EXERCISE REQUIREMENTS
Reproduce exactly, from the data that follows, the line with "camera: 40 degrees left, 10 degrees down", the line with "(782, 567) = (759, 386): black", and every line that lies between them.

DATA
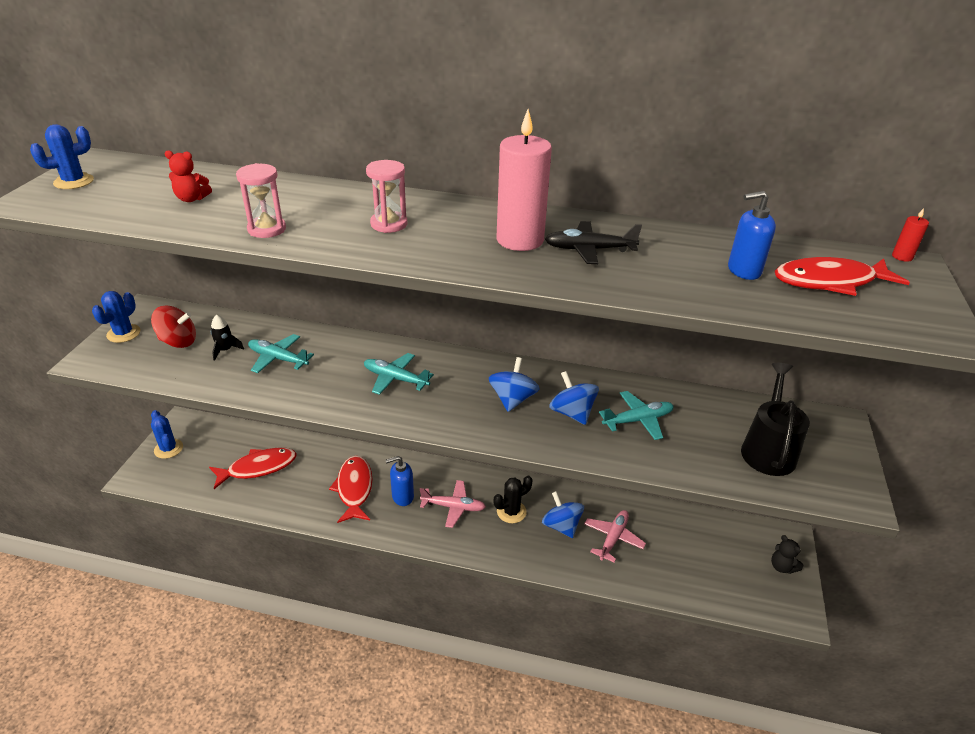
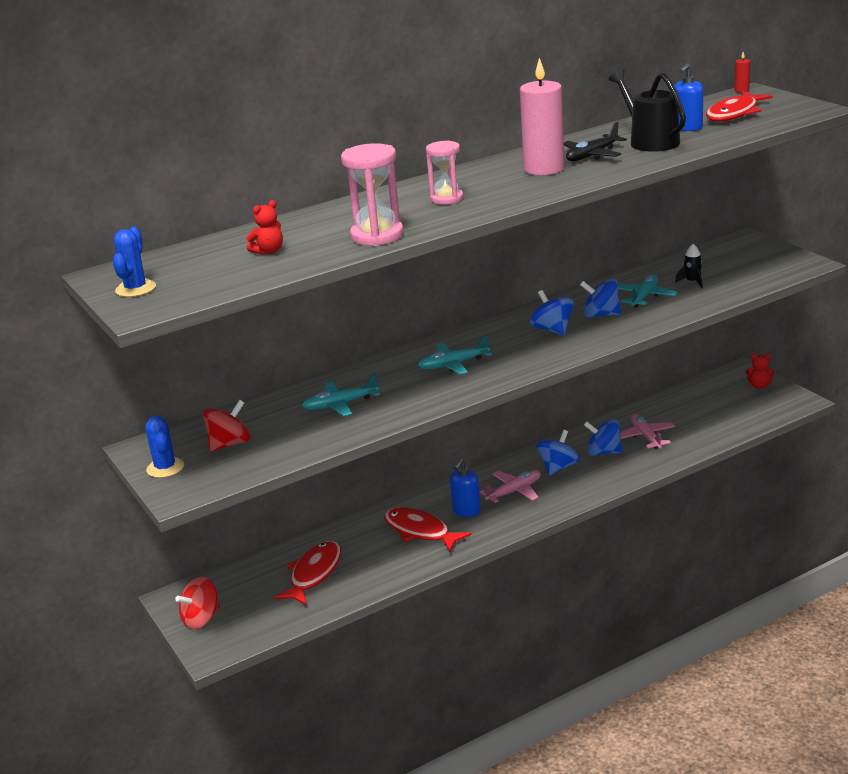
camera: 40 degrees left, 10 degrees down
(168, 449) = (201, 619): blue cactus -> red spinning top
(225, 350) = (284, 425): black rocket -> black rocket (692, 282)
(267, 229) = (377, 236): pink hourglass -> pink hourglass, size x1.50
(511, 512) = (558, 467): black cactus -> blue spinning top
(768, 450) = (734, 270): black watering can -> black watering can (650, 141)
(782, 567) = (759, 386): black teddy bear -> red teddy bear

==

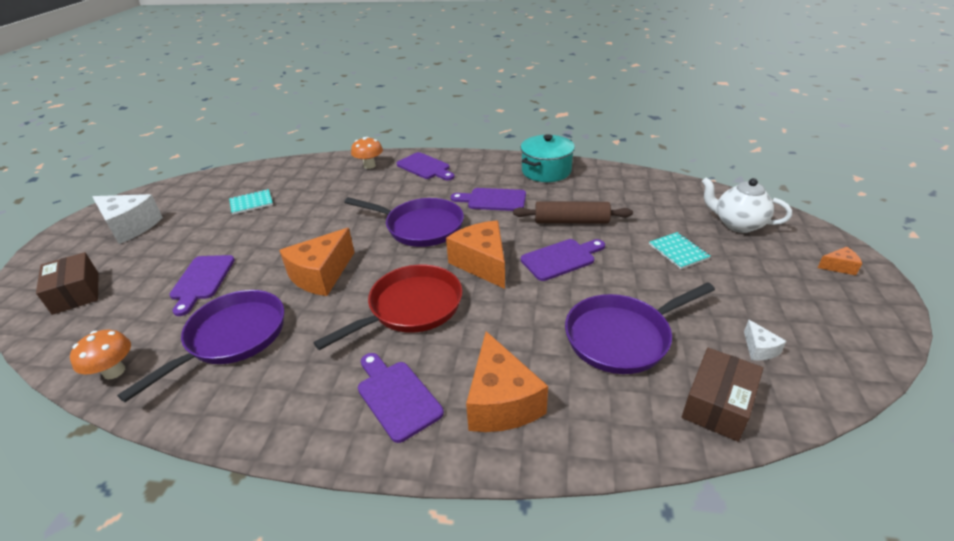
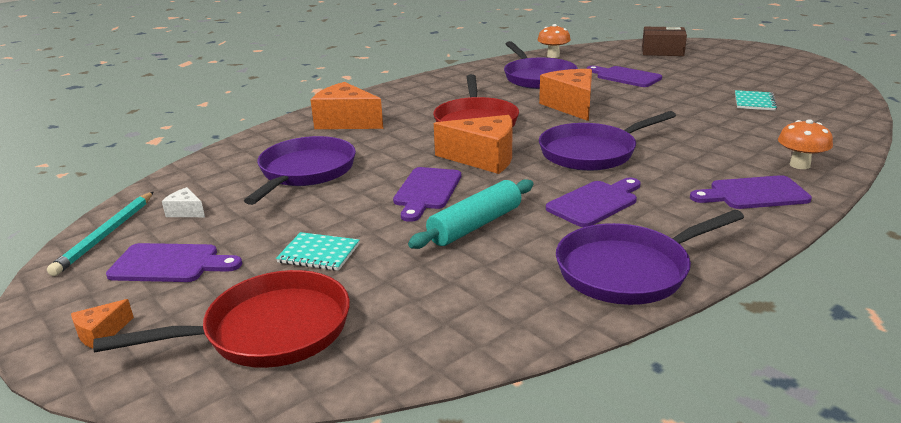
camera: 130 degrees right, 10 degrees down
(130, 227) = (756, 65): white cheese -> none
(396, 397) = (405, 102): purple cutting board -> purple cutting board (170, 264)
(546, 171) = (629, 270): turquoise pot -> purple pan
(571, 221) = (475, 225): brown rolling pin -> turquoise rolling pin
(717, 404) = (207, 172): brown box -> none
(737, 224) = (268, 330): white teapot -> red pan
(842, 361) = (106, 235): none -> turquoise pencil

OUTPUT FOR THIS TASK
camera: 40 degrees left, 10 degrees down
(168, 449) = (201, 619): blue cactus -> red spinning top
(225, 350) = (284, 425): black rocket -> black rocket (692, 282)
(267, 229) = (377, 236): pink hourglass -> pink hourglass, size x1.50
(511, 512) = (558, 467): black cactus -> blue spinning top
(768, 450) = (734, 270): black watering can -> black watering can (650, 141)
(782, 567) = (759, 386): black teddy bear -> red teddy bear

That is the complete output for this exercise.